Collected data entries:

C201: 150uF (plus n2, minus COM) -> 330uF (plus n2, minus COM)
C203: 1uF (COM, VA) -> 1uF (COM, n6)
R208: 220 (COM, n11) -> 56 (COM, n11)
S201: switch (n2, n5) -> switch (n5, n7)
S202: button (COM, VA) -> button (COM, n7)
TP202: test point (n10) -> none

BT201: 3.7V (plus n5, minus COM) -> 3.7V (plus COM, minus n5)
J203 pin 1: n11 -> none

* * *

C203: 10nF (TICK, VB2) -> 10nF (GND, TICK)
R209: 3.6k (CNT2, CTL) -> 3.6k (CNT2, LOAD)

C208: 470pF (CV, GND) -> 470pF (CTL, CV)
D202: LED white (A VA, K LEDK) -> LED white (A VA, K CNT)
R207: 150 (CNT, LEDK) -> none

Instructions to follow:
Which lines above contain the word "minus"? Copy each of them.

Task result:
C201: 150uF (plus n2, minus COM) -> 330uF (plus n2, minus COM)
BT201: 3.7V (plus n5, minus COM) -> 3.7V (plus COM, minus n5)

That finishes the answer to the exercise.